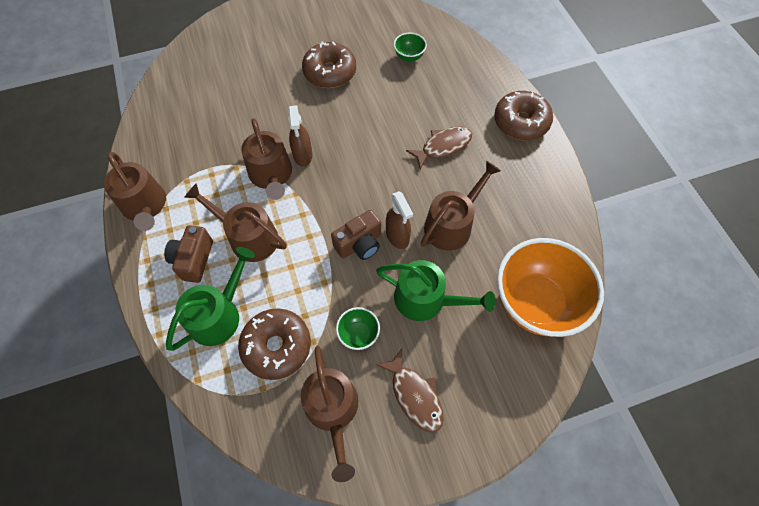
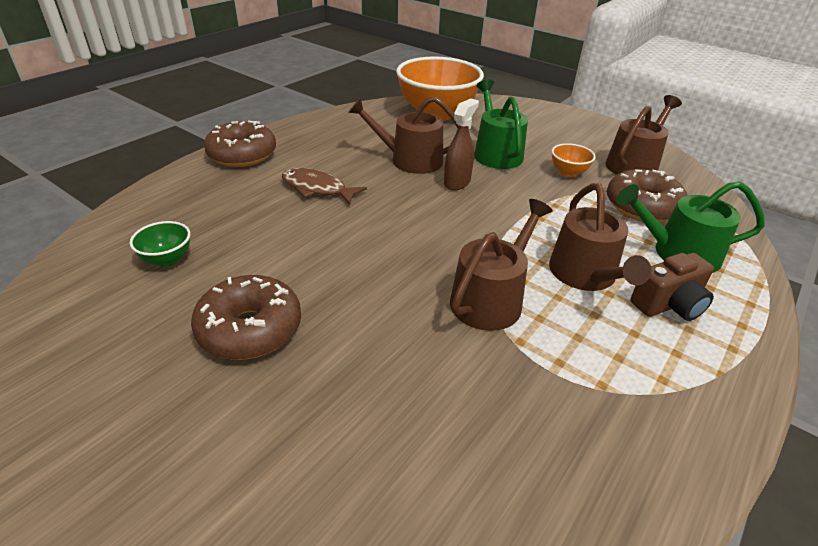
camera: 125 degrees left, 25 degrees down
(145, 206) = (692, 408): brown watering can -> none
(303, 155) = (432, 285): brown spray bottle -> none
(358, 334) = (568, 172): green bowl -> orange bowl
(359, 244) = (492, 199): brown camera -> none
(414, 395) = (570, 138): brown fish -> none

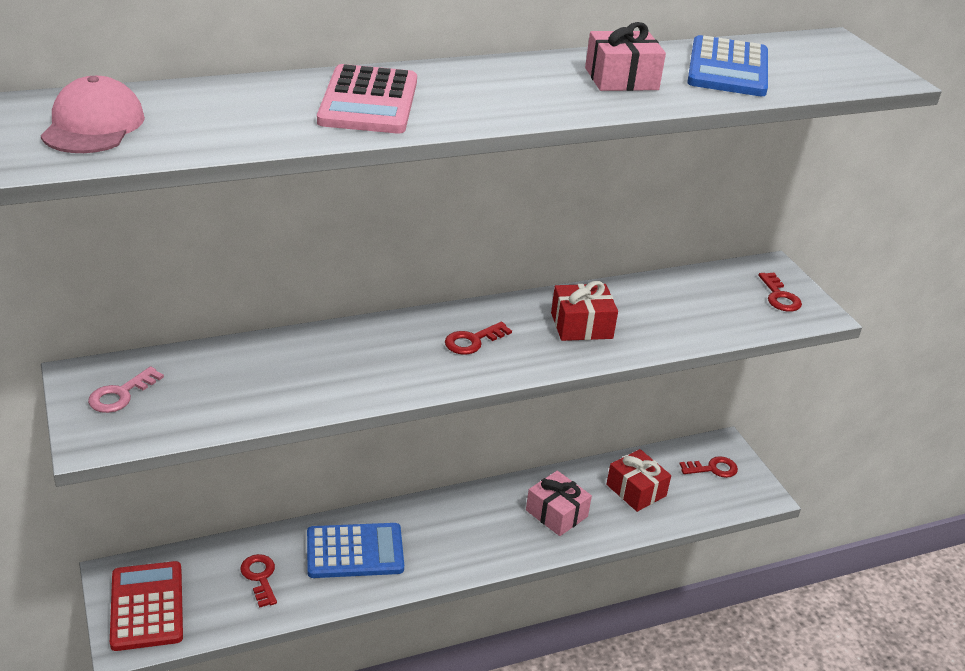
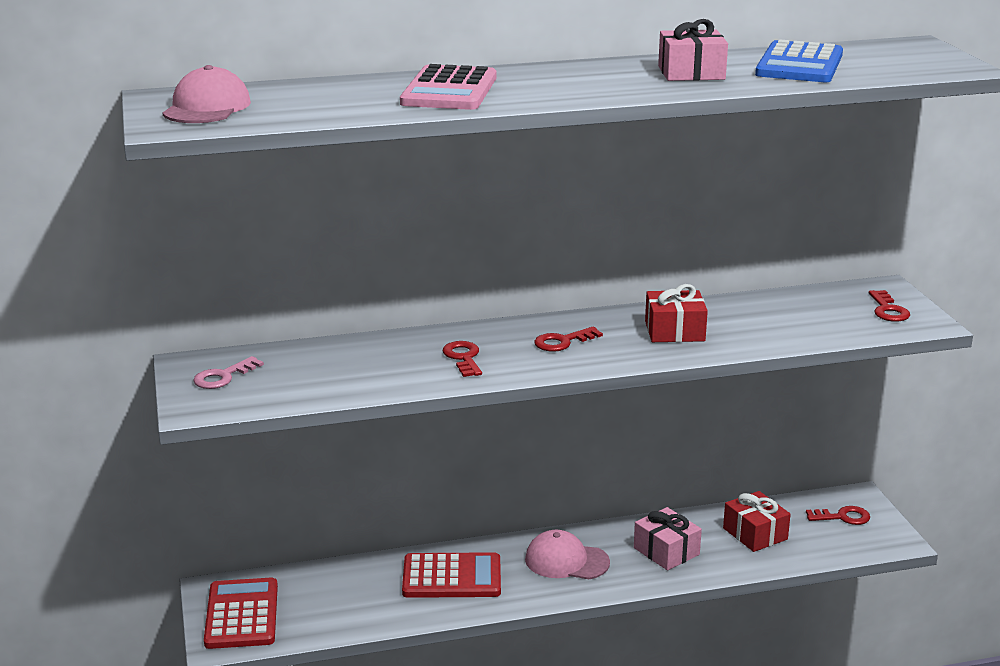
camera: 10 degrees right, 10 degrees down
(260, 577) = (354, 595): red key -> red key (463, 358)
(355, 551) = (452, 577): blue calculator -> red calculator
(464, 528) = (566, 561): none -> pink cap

# Exercise goal
Which lines in the material above include the string "none"? Pull them out.

# Your solution
(145, 206) = (692, 408): brown watering can -> none
(303, 155) = (432, 285): brown spray bottle -> none
(359, 244) = (492, 199): brown camera -> none
(414, 395) = (570, 138): brown fish -> none
(464, 528) = (566, 561): none -> pink cap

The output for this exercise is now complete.